Starting at the line that contains "flugelhorns [134, 760]" and ending at the line that contains "(200, 400).", rewrite those lines of the records, requests included, with every coordinate in the answers scaled by 2.05 and rounded to a whole number, halves going up. Give only those lines, and leave the pictures out.
------ INPUT MATERIAL
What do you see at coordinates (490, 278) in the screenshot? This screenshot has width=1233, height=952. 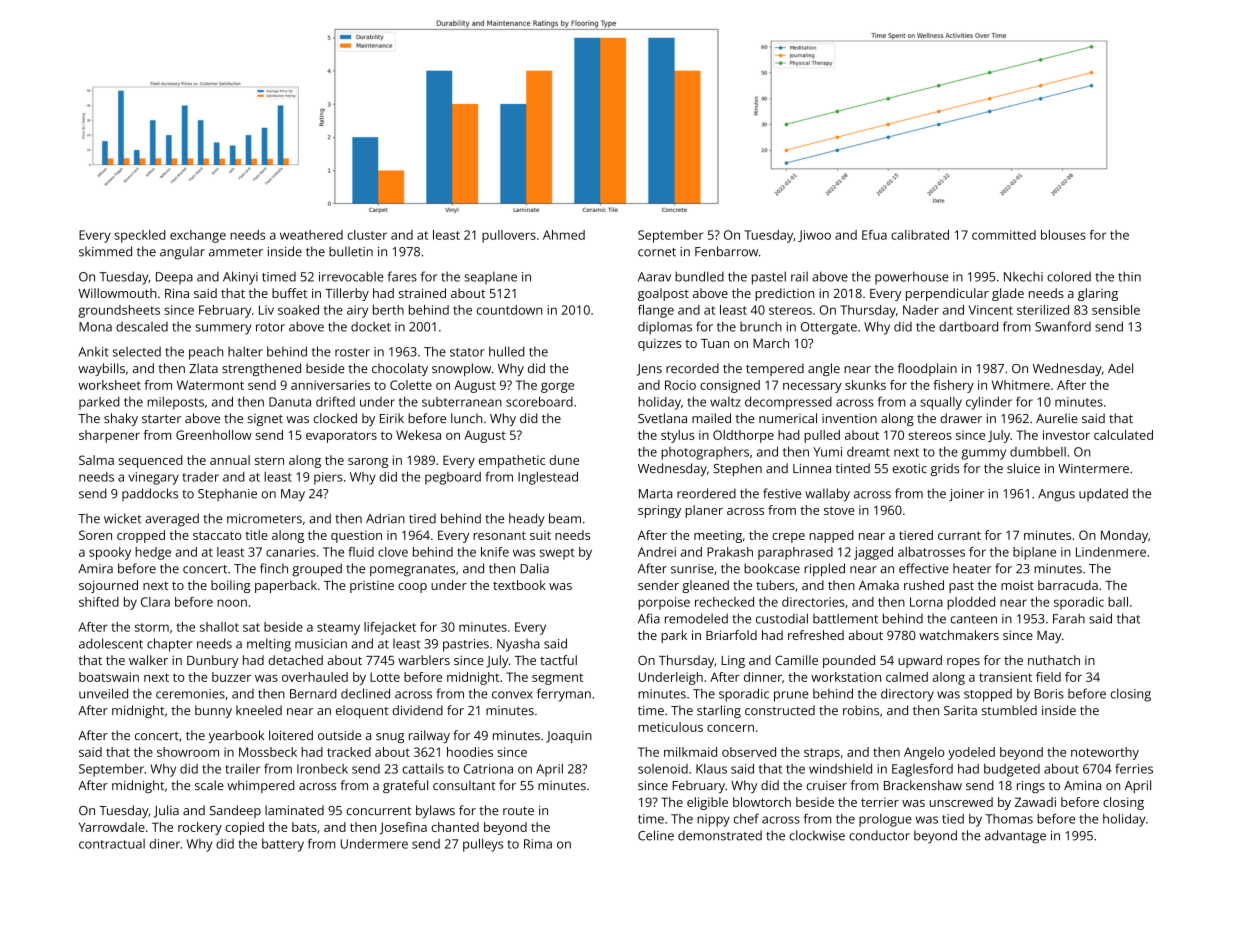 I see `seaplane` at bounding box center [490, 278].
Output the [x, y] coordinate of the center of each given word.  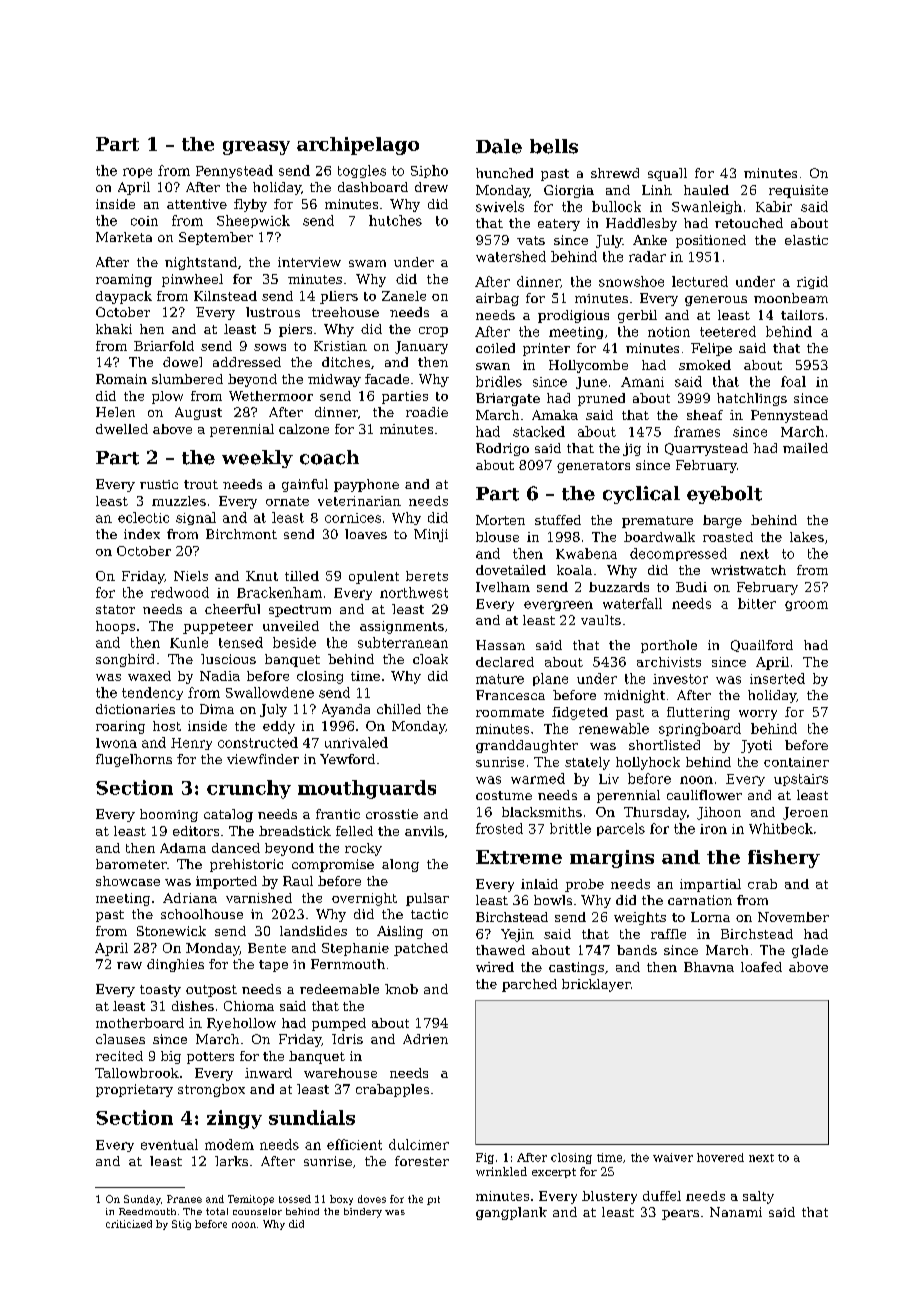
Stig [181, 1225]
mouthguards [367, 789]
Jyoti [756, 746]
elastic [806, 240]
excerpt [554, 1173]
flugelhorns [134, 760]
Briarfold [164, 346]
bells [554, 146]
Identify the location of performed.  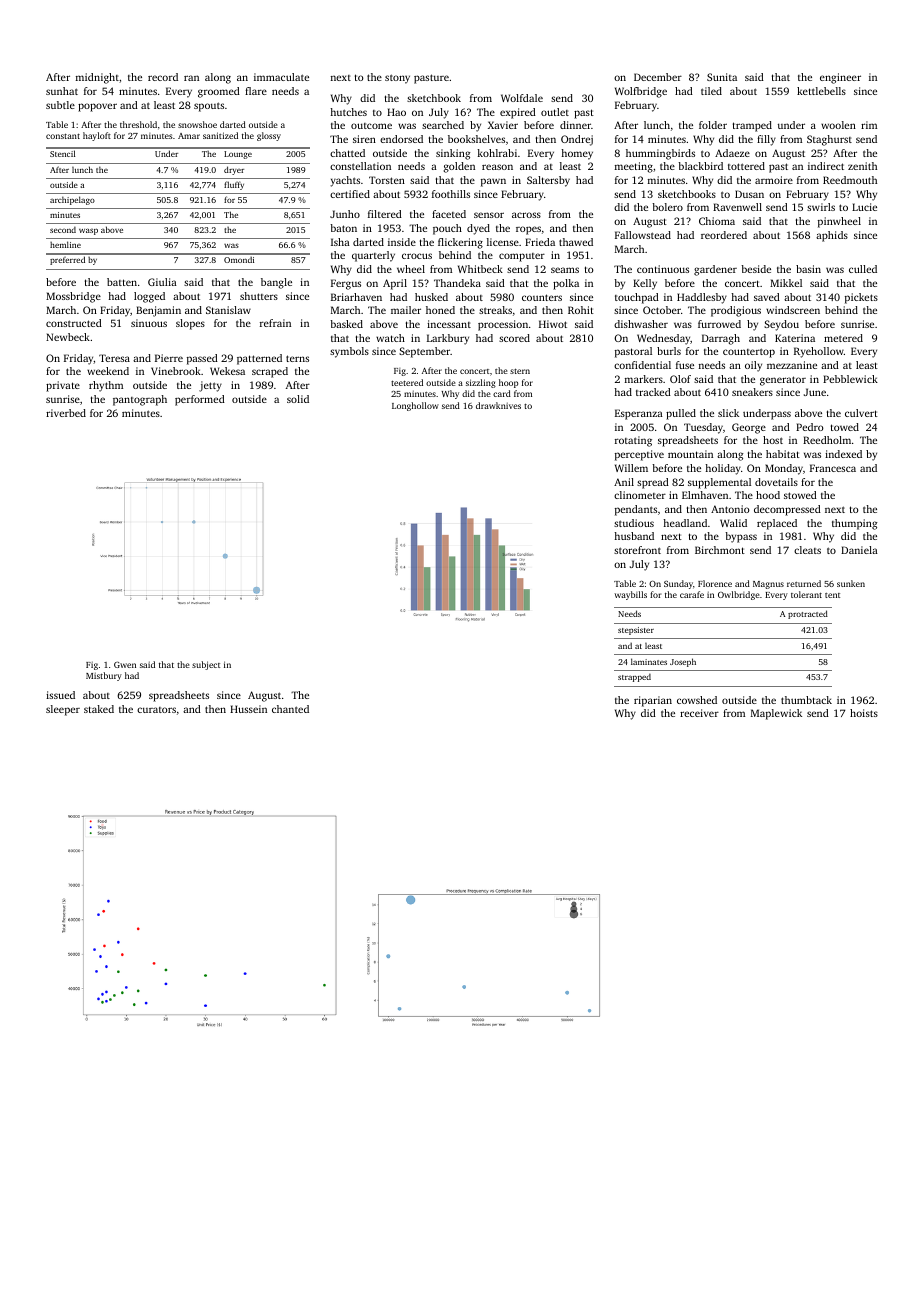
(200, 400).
------------
------ INPUT MATERIAL
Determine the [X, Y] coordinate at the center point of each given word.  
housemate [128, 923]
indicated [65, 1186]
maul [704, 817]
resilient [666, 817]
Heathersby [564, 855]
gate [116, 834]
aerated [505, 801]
------------
FINISHED ANSWER:
flugelhorns [275, 1558]
Briarfold [336, 709]
bells [1136, 299]
Identify the location of performed.  
(410, 820).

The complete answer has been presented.